>>

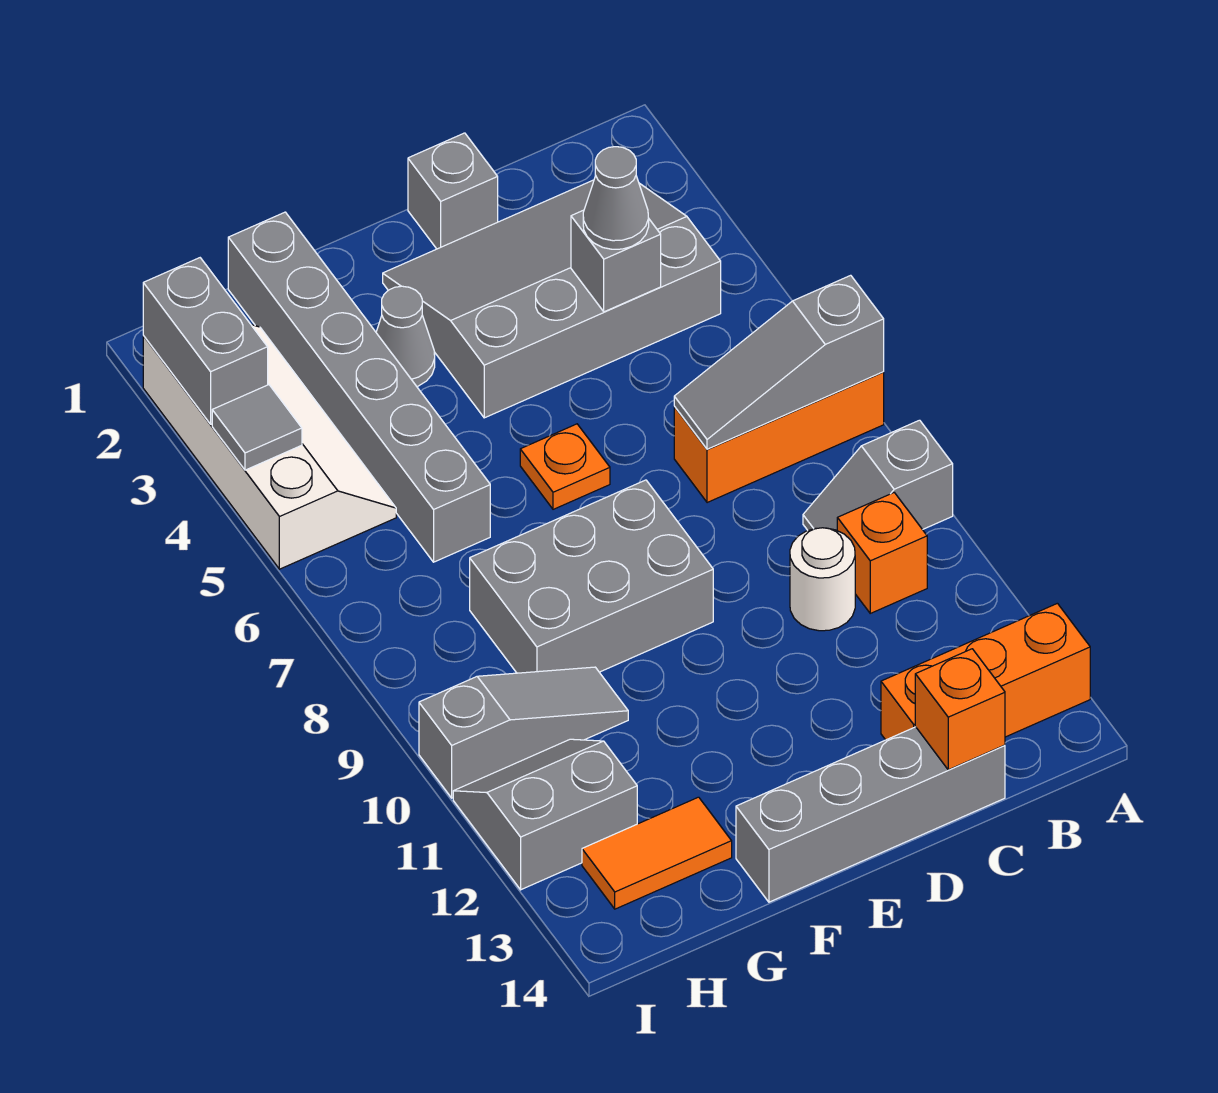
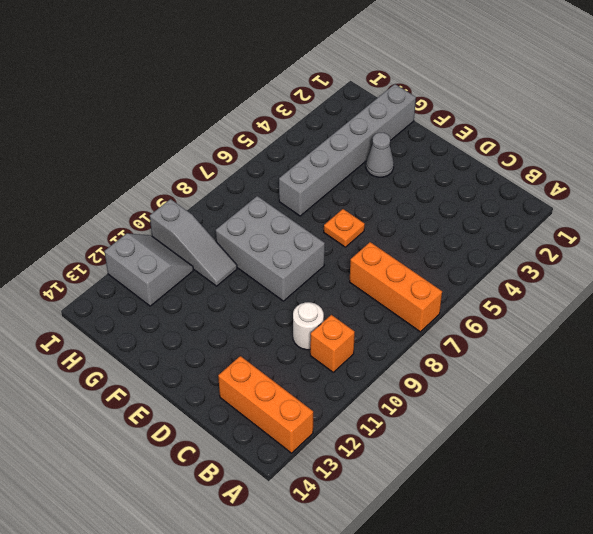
none -> grey slope A9:B9 level 1 top A
none -> grey slope B2:E4 level 1 top 4
none -> grey brick C14:F14 level 1

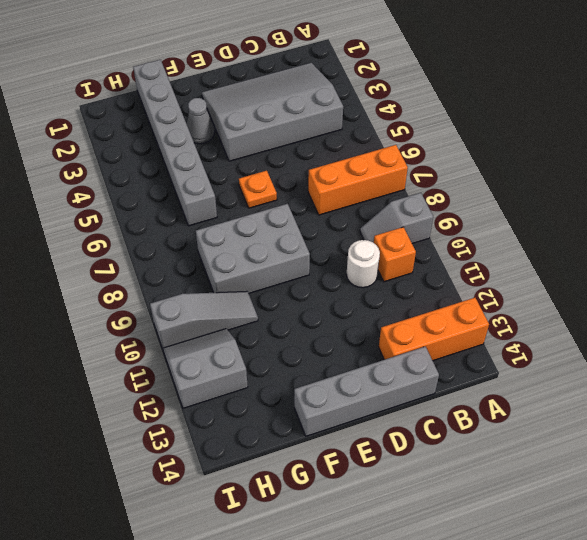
none -> grey brick D1 level 1
none -> orange tile G13:H13 level 1
none -> white slope H2:I5 level 1 top I

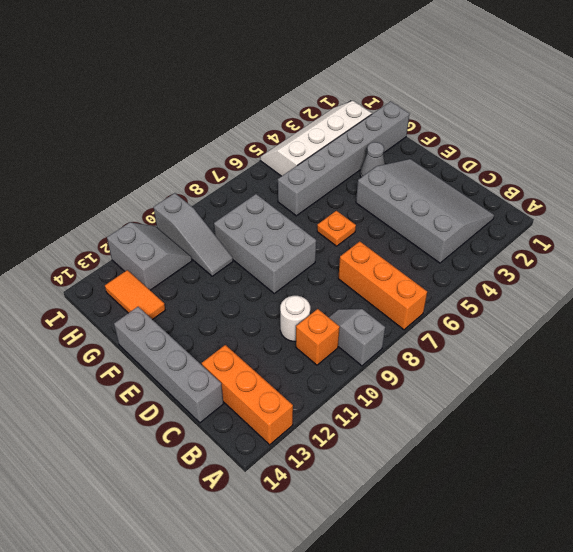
white slope H2:I5 level 1 top H -> white slope H2:I5 level 1 top I
none -> grey brick D1 level 1
none -> grey slope A7:C7 level 2 top A
none -> grey brick C4 level 2

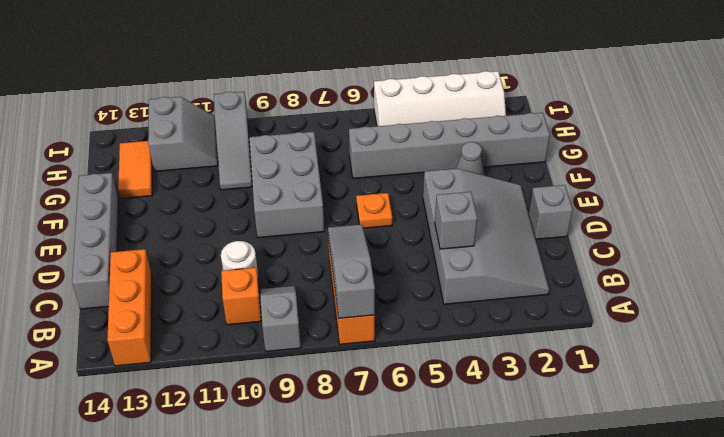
none -> orange brick C14 level 2
none -> grey brick I2:I3 level 2
none -> grey tile I4 level 2

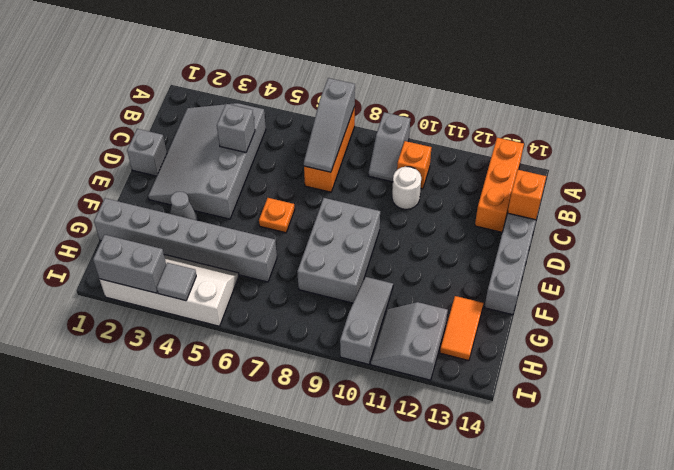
none -> grey cone C4 level 3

<<

• _EXERCISE_:
Scan the material above for the string "white". Return each line where it occurs.

• _REPLY TO THE EXERCISE_:
none -> white slope H2:I5 level 1 top I
white slope H2:I5 level 1 top H -> white slope H2:I5 level 1 top I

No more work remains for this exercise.